▸ REQUIRED WORK
Extract every line between the one with "(564, 526) = (485, 598): yellow" and the end of the entries, both included, word for word and free of pictures.

▸ Image sets with object changes
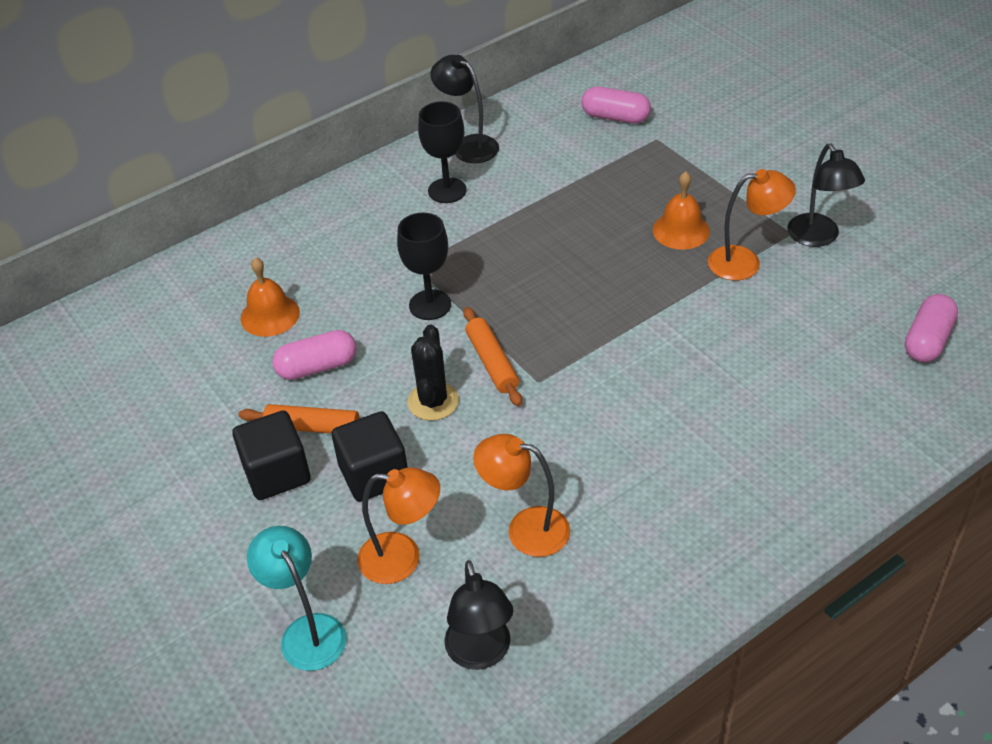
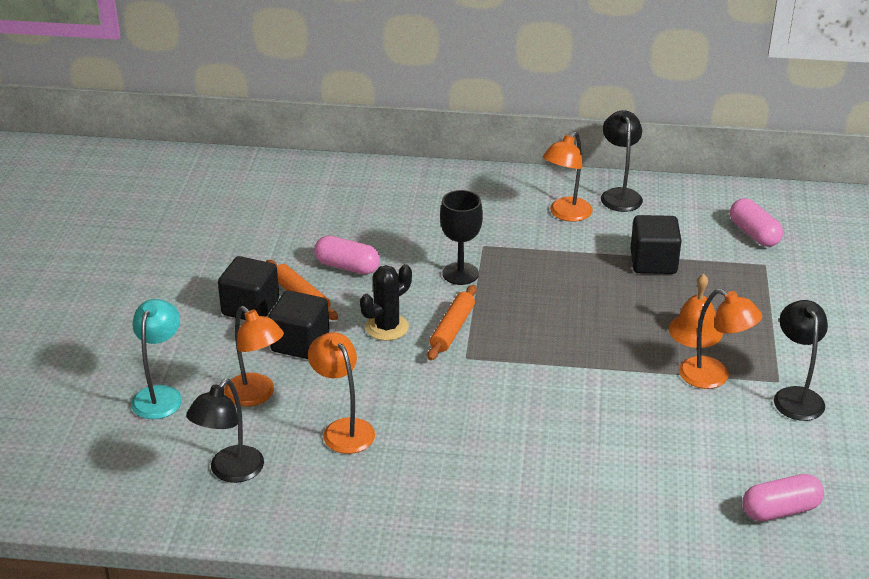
camera: 40 degrees right, 10 degrees down
(270, 315) = (359, 222): orange bell -> none
(447, 190) = (566, 214): black goblet -> orange lamp
(573, 190) = (653, 262): none -> black cube
(818, 237) = (795, 396): black lamp -> black lamp turned 150 degrees clockwise

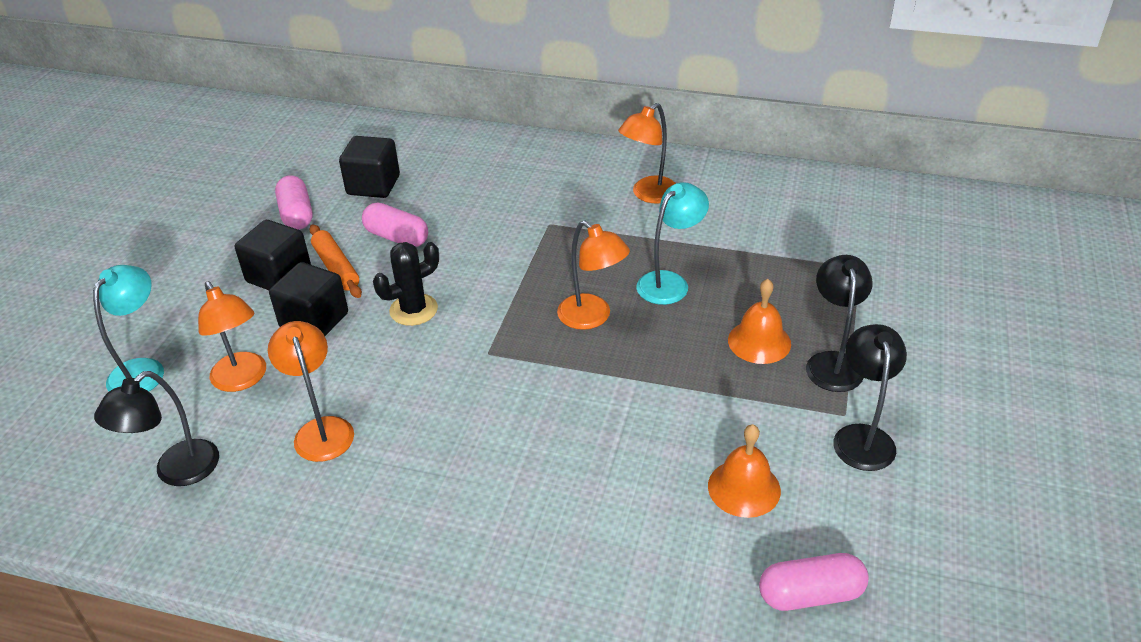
camera: 10 degrees right, 5 degrees up
(452, 329) = (484, 317): orange rolling pin -> none
(460, 274) = (514, 254): black goblet -> none
(606, 288) = (669, 282): none -> turquoise lamp
(619, 195) = (713, 177): black lamp -> black lamp (832, 362)
(653, 262) = (731, 256): black cube -> black cube (373, 185)
(711, 441) = (744, 488): none -> orange bell
(713, 377) = (767, 403): orange lamp -> orange lamp (592, 318)
(754, 234) = (853, 231): pink capsule -> pink capsule (296, 214)

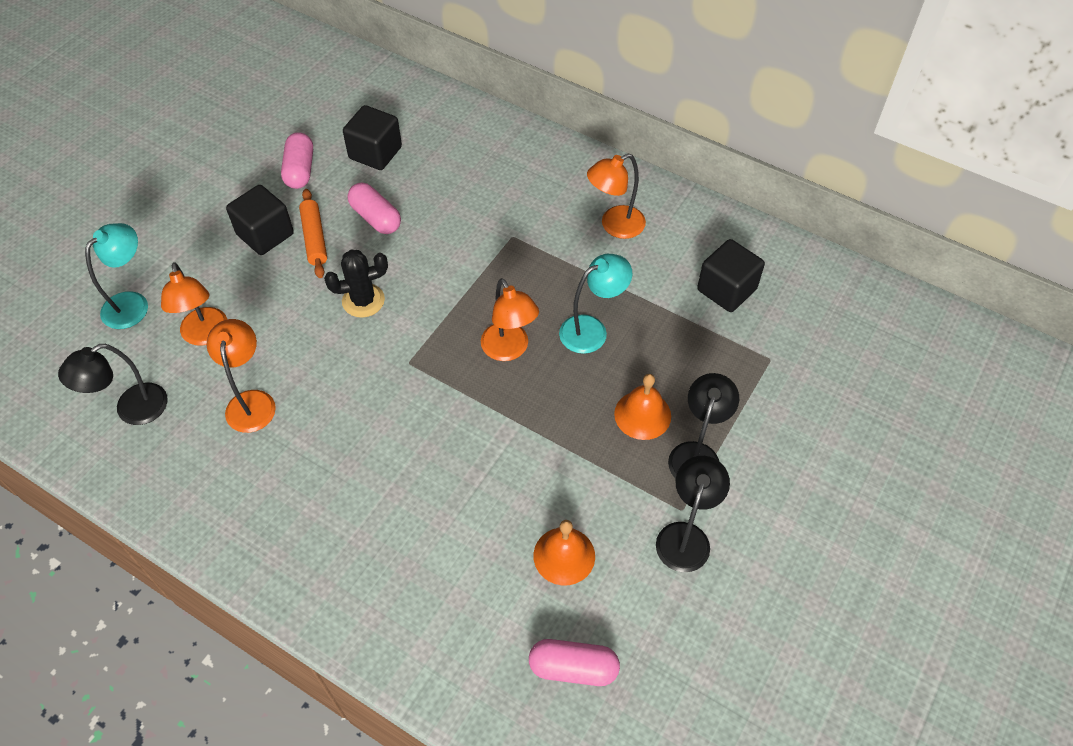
camera: 15 degrees right, 15 degrees up
(314, 321) = (279, 290): black cube -> black cube (726, 290)

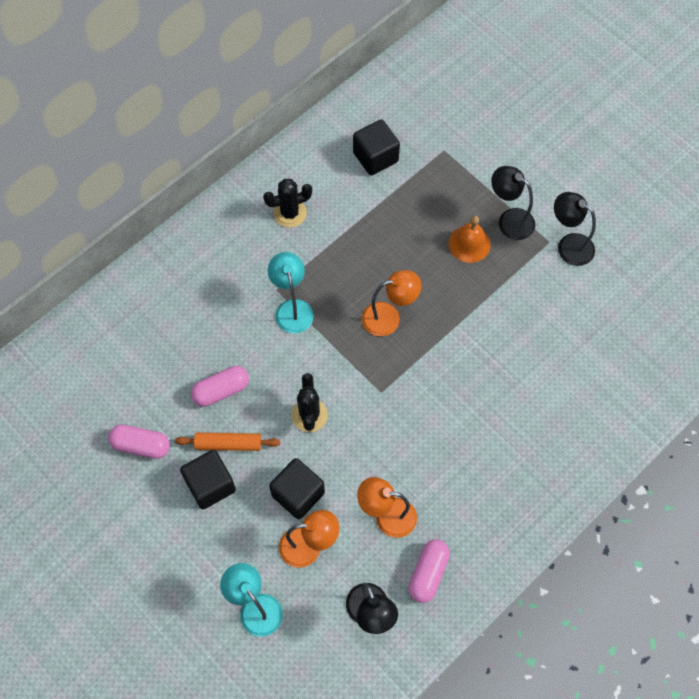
camera: 75 degrees left, 10 degrees up
(375, 153) = (142, 378): black cube -> black cube (298, 494)
(564, 555) = (567, 322): orange bell -> none
(573, 668) = (646, 336): pink capsule -> pink capsule (428, 573)
(592, 330) = (386, 256): turquoise lamp -> turquoise lamp (292, 308)
(614, 226) = (290, 213): orange lamp -> black cactus

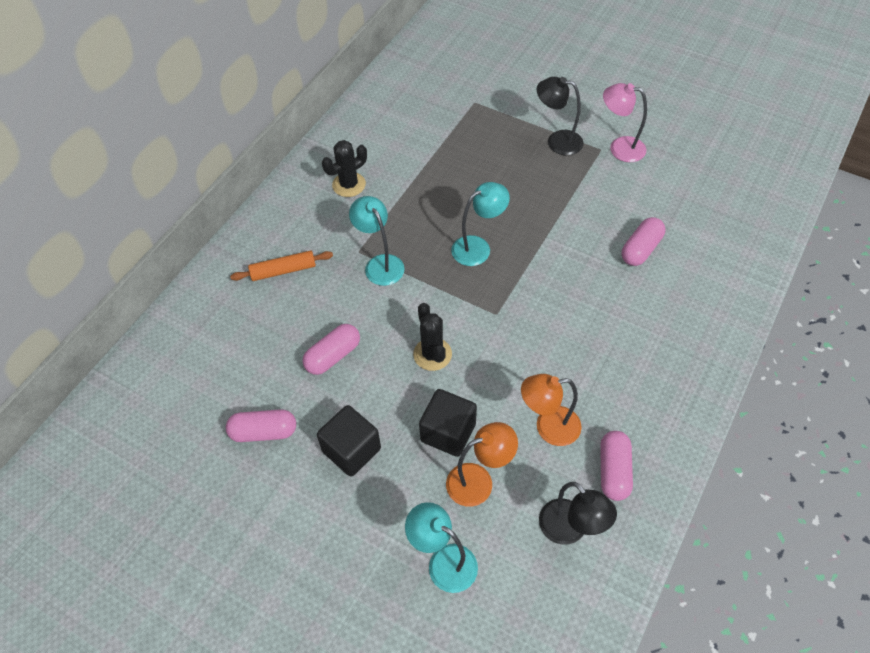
camera: 15 degrees left, 10 degrees down
(228, 444) = (357, 405): orange rolling pin -> orange rolling pin (283, 271)
(375, 157) = (414, 122): black cube -> none
(389, 317) = (478, 247): orange lamp -> turquoise lamp
(469, 244) = (529, 168): orange bell -> none
(542, 364) = (641, 249): none -> pink capsule
(568, 245) = (619, 148): black lamp -> pink lamp

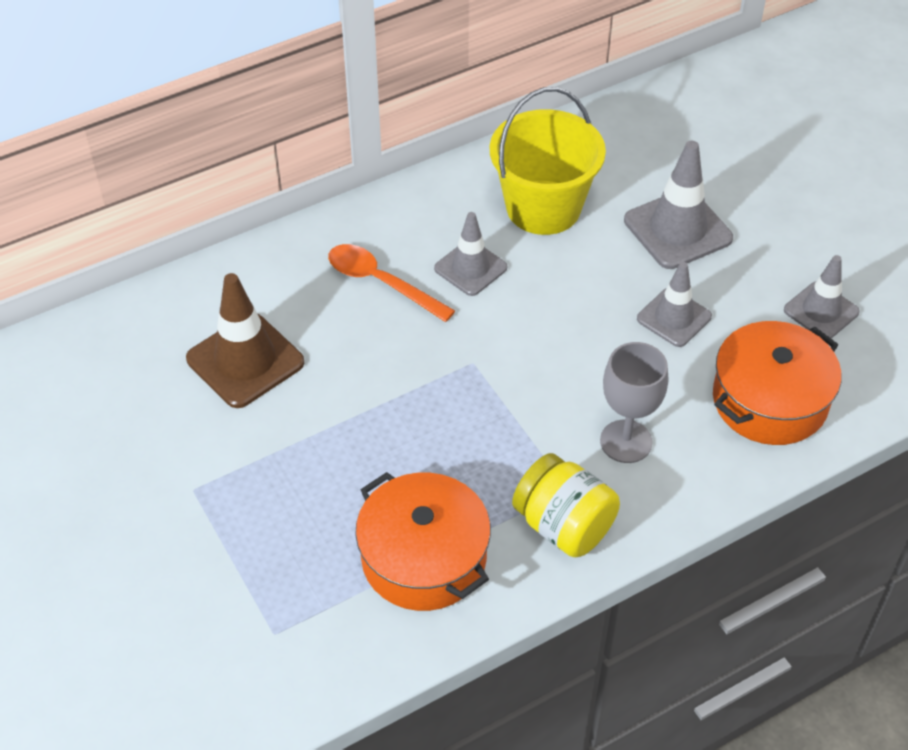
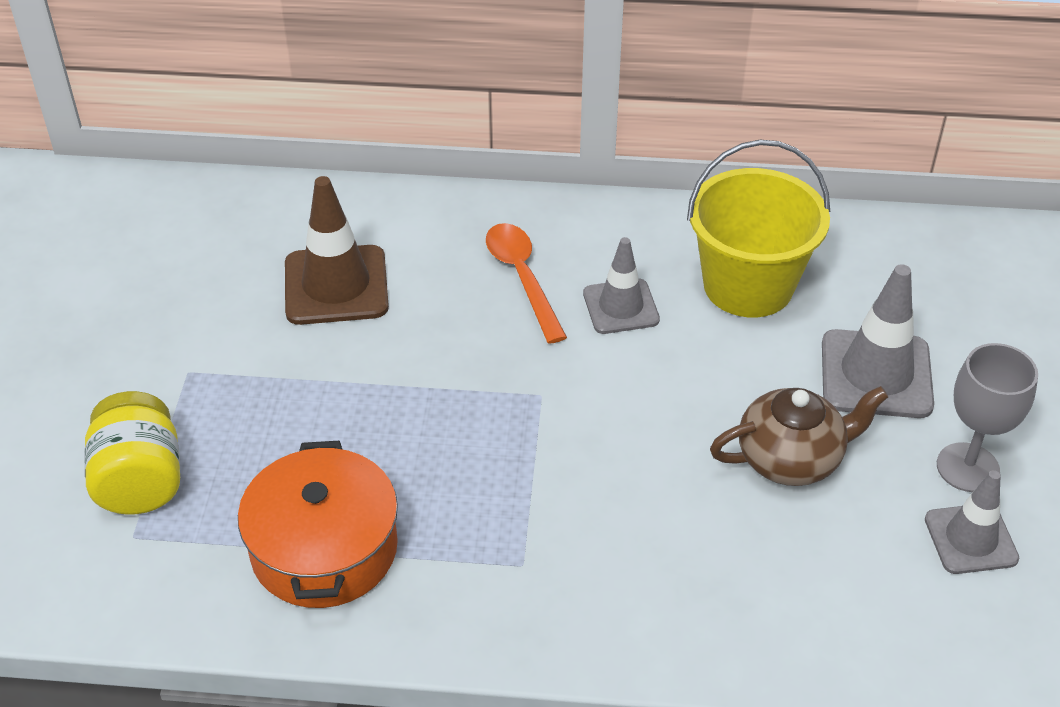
camera: 35 degrees right, 5 degrees down
(564, 526) = (485, 598): yellow jar -> yellow jar (140, 481)
(626, 441) = (625, 553): grey goblet -> grey goblet (967, 467)
(674, 318) = (791, 459): grey traffic cone -> brown teapot
(769, 400) = (823, 599): orange pot -> none

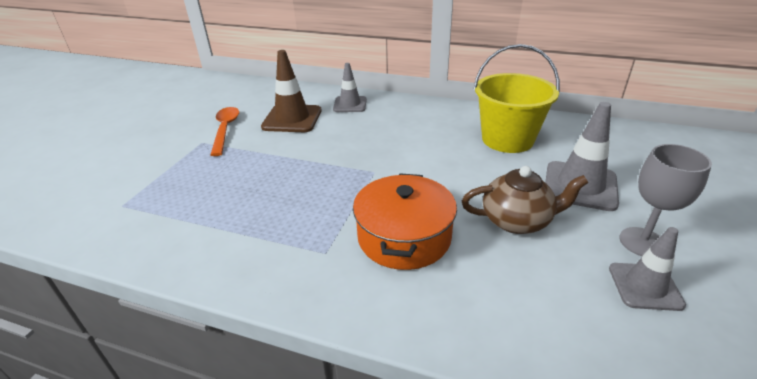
camera: 15 degrees right, 10 degrees down
(140, 481) = (145, 182): yellow jar -> none
(324, 549) = (215, 226): orange pot -> orange pot (404, 237)
(522, 278) = (385, 125): orange spoon -> orange spoon (225, 130)
(621, 307) = (433, 141): grey traffic cone -> grey traffic cone (350, 104)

▸ REPLY TO THE EXERCISE
(564, 526) = (485, 598): yellow jar -> yellow jar (140, 481)
(626, 441) = (625, 553): grey goblet -> grey goblet (967, 467)
(674, 318) = (791, 459): grey traffic cone -> brown teapot
(769, 400) = (823, 599): orange pot -> none

camera: 15 degrees right, 10 degrees down
(140, 481) = (145, 182): yellow jar -> none
(324, 549) = (215, 226): orange pot -> orange pot (404, 237)
(522, 278) = (385, 125): orange spoon -> orange spoon (225, 130)
(621, 307) = (433, 141): grey traffic cone -> grey traffic cone (350, 104)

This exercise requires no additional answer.